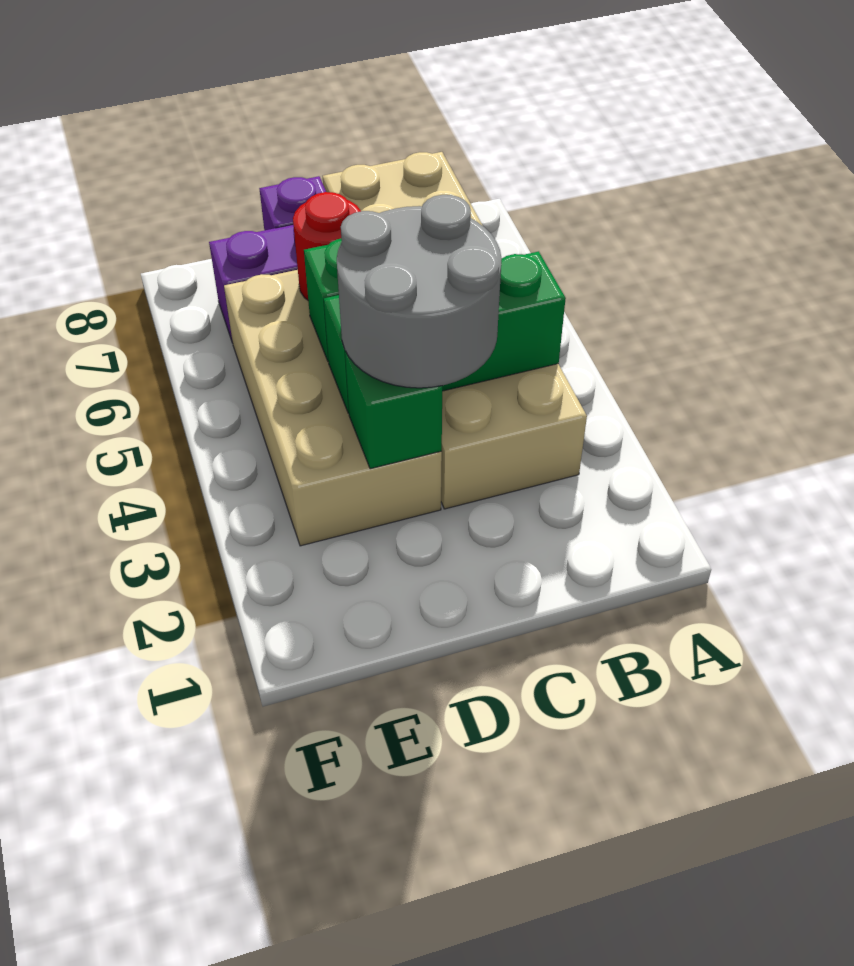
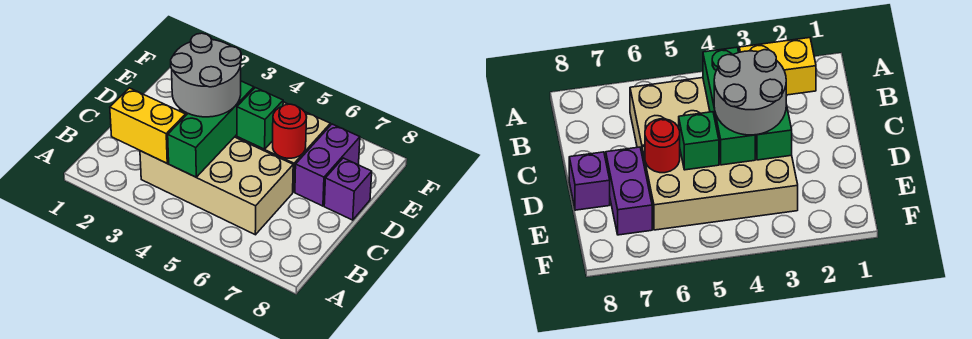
none -> yellow brick B2:B3 level 2
tan brick B3:C8 level 1 -> tan brick B3:C6 level 1

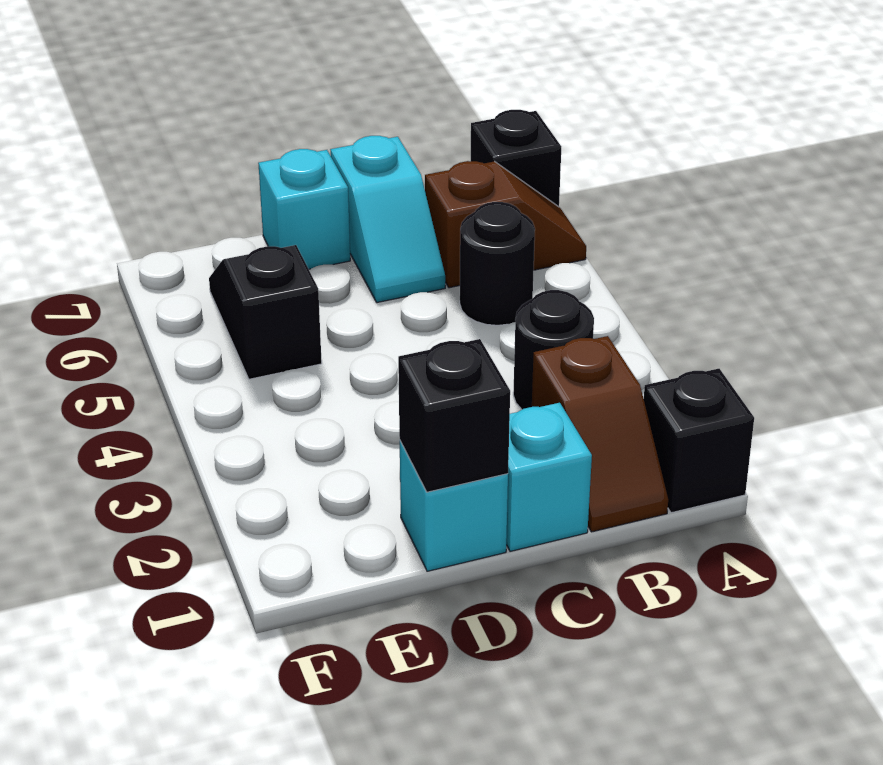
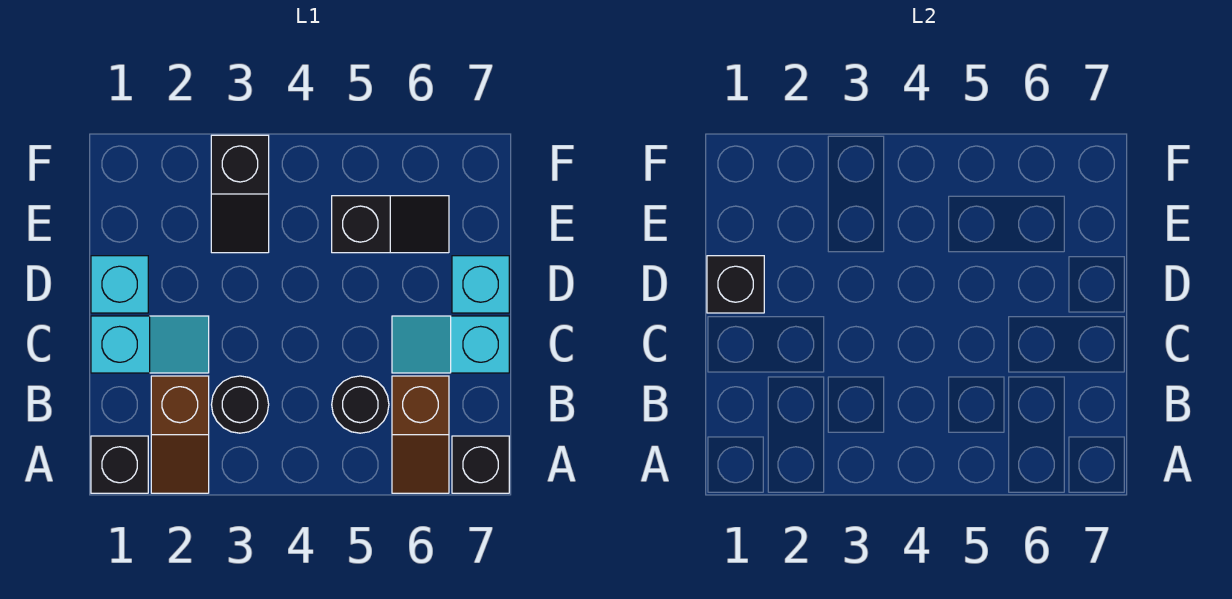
brown slope B1:B2 level 1 top 2 -> brown slope A2:B2 level 1 top B
none -> black slope E3:F3 level 1 top F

......

* EXERCISE REQUIREMENTS: Could you restate the material word for word, omitting the pictures?

* EXERCISE SOLUTION:
none -> yellow brick B2:B3 level 2
tan brick B3:C8 level 1 -> tan brick B3:C6 level 1

brown slope B1:B2 level 1 top 2 -> brown slope A2:B2 level 1 top B
none -> black slope E3:F3 level 1 top F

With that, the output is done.